- [Data records]

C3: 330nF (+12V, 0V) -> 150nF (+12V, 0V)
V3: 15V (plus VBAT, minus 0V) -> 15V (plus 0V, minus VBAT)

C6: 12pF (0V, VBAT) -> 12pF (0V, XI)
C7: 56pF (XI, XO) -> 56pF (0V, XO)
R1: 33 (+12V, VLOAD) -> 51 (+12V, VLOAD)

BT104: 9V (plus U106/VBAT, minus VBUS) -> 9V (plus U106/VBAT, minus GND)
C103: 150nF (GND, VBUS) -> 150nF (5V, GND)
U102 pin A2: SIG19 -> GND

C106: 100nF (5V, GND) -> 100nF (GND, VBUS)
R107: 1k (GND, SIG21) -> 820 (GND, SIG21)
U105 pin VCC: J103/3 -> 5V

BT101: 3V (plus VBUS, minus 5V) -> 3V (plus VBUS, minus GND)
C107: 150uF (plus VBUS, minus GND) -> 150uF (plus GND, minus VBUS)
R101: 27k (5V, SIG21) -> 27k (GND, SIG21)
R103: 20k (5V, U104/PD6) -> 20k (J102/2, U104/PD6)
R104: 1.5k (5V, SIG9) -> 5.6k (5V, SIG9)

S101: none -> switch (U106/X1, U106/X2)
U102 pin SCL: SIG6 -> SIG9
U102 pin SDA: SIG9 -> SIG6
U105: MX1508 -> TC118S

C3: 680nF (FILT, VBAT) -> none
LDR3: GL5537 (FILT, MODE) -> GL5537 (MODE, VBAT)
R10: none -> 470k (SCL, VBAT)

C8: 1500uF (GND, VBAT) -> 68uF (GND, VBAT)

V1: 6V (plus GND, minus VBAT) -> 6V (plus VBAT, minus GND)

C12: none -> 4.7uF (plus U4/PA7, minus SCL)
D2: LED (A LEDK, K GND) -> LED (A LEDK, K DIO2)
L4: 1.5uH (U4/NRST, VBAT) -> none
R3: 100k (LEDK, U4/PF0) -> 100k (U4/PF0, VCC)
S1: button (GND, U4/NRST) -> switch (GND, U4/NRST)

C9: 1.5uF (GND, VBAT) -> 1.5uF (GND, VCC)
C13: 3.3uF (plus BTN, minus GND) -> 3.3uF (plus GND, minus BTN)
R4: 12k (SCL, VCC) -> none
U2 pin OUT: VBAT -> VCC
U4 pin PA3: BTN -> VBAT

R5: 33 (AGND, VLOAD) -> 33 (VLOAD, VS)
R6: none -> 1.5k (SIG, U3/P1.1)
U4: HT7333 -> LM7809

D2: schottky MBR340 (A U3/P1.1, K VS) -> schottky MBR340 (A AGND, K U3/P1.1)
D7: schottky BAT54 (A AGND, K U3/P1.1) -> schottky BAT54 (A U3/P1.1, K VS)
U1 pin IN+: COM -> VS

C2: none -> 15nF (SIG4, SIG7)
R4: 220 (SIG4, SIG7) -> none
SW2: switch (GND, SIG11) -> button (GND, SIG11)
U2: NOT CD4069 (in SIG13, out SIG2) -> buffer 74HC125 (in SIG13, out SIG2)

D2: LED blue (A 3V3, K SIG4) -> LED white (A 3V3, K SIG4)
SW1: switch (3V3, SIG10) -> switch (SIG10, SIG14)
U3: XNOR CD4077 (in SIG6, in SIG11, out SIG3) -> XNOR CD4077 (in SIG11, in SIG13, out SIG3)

- [Task goal] Using the records above, please repeat the line with "C2: none -> 15nF (SIG4, SIG7)" and every line after it exactly, and give no other text.

- [Task solution]
C2: none -> 15nF (SIG4, SIG7)
R4: 220 (SIG4, SIG7) -> none
SW2: switch (GND, SIG11) -> button (GND, SIG11)
U2: NOT CD4069 (in SIG13, out SIG2) -> buffer 74HC125 (in SIG13, out SIG2)

D2: LED blue (A 3V3, K SIG4) -> LED white (A 3V3, K SIG4)
SW1: switch (3V3, SIG10) -> switch (SIG10, SIG14)
U3: XNOR CD4077 (in SIG6, in SIG11, out SIG3) -> XNOR CD4077 (in SIG11, in SIG13, out SIG3)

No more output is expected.